[Records excerpted from a collection]:
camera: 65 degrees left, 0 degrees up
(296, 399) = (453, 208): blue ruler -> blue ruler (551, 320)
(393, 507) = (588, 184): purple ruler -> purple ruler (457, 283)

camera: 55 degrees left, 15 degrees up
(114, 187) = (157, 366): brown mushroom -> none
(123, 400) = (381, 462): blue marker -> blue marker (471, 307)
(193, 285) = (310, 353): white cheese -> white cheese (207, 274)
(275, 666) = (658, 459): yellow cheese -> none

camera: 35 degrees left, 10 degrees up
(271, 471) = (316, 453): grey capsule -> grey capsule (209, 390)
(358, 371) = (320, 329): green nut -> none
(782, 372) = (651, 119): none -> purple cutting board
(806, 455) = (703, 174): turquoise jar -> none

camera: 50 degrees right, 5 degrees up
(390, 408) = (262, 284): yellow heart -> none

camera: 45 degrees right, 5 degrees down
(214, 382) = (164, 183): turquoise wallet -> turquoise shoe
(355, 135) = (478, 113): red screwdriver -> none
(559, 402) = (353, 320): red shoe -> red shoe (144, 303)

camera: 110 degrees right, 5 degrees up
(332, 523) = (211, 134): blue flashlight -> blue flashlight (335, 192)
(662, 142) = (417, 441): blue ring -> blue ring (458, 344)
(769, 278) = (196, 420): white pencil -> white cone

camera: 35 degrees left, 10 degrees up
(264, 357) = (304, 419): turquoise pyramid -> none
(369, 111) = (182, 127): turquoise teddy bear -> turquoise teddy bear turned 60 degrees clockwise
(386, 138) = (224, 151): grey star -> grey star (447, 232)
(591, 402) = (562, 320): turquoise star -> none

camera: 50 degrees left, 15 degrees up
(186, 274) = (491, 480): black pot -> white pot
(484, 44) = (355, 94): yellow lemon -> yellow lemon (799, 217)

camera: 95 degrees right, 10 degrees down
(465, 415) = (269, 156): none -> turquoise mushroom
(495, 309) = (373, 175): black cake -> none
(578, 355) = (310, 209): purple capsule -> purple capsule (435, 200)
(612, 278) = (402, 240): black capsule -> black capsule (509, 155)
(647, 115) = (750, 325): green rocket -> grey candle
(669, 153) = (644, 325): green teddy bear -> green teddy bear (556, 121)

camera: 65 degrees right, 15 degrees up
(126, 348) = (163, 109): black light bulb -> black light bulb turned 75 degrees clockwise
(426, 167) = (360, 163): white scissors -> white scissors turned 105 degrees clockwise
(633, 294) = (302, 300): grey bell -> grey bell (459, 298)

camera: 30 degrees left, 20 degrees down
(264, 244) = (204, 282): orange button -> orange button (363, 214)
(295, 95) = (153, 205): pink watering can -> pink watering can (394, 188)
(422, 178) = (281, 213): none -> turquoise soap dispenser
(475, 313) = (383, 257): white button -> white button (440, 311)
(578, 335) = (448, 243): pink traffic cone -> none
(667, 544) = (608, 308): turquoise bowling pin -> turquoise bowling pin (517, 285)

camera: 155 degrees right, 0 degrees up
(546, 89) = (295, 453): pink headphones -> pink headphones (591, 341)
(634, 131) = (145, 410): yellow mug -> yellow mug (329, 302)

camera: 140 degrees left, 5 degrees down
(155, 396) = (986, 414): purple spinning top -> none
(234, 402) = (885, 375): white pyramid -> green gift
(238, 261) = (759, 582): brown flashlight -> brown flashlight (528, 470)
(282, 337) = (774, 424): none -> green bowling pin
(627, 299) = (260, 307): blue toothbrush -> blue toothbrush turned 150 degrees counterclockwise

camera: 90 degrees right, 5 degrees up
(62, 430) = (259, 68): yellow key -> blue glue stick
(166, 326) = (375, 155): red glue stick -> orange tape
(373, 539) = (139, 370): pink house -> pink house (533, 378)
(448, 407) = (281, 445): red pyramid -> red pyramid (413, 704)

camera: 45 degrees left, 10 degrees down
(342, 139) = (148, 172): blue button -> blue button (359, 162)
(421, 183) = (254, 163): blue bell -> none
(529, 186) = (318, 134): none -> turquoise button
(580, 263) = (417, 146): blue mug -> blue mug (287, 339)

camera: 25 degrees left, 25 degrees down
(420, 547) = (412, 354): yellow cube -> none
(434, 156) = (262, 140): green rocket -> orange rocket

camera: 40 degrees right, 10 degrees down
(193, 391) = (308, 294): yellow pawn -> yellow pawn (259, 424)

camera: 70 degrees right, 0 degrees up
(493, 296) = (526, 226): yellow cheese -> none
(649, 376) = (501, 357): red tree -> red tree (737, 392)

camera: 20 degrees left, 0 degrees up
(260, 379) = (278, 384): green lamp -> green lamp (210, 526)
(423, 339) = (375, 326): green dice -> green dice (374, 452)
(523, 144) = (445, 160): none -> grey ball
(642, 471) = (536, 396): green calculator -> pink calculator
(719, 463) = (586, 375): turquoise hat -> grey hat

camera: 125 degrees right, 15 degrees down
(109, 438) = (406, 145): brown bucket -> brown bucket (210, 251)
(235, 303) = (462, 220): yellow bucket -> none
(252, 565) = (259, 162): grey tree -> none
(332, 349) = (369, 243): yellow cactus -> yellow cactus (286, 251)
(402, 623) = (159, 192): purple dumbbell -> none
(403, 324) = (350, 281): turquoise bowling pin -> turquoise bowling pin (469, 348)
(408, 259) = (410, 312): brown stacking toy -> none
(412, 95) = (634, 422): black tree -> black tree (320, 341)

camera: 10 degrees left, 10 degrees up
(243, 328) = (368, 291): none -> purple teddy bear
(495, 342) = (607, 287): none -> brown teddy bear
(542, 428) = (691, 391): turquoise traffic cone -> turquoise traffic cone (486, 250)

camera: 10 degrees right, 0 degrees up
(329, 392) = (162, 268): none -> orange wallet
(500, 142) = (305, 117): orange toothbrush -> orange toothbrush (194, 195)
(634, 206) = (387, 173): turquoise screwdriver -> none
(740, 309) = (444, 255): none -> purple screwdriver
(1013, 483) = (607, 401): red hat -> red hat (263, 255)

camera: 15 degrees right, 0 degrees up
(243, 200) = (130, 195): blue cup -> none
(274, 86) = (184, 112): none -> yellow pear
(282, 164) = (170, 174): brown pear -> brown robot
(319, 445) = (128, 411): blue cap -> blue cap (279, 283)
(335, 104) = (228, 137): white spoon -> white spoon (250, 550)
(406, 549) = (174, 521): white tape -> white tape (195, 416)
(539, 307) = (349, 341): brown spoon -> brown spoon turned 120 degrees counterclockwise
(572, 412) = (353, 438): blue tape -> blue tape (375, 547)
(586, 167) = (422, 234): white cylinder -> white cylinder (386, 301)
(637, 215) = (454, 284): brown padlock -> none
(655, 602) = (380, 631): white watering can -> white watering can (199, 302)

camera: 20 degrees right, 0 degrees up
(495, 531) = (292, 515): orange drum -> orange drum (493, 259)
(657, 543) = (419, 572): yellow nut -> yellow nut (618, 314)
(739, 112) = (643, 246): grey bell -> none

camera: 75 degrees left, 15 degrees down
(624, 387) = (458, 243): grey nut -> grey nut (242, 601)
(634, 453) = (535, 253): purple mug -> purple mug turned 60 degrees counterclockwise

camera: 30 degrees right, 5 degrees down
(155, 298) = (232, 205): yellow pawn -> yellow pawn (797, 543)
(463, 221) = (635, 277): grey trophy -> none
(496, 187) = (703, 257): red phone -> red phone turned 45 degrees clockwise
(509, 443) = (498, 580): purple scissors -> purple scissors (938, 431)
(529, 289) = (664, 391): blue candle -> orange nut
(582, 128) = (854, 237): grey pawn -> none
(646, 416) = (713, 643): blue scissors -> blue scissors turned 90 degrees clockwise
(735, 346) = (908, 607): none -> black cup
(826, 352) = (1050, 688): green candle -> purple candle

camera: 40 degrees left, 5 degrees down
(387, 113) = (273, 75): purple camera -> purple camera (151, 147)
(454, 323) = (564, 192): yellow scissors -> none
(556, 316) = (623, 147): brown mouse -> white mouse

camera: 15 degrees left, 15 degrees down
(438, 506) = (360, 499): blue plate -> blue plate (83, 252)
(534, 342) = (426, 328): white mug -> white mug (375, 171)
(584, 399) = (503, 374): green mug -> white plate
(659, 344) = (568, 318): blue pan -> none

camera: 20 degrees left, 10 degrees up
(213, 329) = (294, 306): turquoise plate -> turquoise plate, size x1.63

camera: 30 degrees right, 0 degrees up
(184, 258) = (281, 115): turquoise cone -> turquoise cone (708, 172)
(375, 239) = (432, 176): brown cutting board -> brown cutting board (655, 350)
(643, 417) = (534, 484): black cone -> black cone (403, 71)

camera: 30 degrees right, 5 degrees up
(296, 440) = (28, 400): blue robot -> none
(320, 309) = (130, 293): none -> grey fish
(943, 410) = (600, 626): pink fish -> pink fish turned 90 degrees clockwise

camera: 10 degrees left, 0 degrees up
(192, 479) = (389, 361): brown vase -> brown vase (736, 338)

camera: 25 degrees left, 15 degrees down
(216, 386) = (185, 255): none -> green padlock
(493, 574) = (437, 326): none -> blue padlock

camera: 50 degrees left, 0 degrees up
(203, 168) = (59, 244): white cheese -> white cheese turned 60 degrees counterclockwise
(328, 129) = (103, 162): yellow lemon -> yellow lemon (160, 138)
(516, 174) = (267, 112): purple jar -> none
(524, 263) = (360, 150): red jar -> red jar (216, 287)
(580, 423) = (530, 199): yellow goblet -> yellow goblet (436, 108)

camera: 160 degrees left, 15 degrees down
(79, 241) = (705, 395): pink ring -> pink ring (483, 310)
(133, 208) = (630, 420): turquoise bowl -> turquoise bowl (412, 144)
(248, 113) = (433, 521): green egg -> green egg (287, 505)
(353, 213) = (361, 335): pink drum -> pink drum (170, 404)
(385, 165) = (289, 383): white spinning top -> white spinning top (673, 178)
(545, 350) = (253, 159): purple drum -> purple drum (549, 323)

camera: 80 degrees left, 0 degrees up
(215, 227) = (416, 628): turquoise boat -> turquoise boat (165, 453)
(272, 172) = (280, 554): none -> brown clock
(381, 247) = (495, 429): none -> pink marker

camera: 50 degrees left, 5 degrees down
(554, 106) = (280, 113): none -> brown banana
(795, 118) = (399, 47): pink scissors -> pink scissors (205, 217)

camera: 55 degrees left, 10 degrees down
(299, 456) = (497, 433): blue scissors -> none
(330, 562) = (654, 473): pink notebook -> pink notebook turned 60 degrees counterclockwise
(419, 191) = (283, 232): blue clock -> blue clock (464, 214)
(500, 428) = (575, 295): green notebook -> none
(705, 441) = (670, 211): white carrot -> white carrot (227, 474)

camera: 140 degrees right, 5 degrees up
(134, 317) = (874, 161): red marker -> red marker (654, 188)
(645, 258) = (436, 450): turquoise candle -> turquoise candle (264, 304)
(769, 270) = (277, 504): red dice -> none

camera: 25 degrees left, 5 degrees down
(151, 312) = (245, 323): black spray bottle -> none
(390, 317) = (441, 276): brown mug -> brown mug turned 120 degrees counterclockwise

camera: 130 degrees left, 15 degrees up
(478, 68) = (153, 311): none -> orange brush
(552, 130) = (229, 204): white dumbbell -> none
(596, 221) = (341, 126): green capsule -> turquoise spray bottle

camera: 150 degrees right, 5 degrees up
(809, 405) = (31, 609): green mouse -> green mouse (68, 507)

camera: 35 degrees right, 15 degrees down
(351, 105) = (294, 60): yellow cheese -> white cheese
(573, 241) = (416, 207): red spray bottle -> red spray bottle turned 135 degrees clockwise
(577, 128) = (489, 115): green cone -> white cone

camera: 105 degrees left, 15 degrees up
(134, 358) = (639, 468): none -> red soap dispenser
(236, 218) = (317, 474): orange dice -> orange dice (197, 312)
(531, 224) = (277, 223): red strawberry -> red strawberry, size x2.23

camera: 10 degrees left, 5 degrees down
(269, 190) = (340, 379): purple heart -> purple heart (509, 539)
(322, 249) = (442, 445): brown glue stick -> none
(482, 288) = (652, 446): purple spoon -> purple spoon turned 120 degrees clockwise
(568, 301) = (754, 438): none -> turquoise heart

[ASSIGNED TASK]: Using the entries above, return exactly the lines from the line with "(495, 342) = (607, 287): none" to the line with "(329, 392) = (162, 268): none", counting both of those lines.

[COMPLETED EXERCISE]:
(495, 342) = (607, 287): none -> brown teddy bear
(542, 428) = (691, 391): turquoise traffic cone -> turquoise traffic cone (486, 250)

camera: 10 degrees right, 0 degrees up
(329, 392) = (162, 268): none -> orange wallet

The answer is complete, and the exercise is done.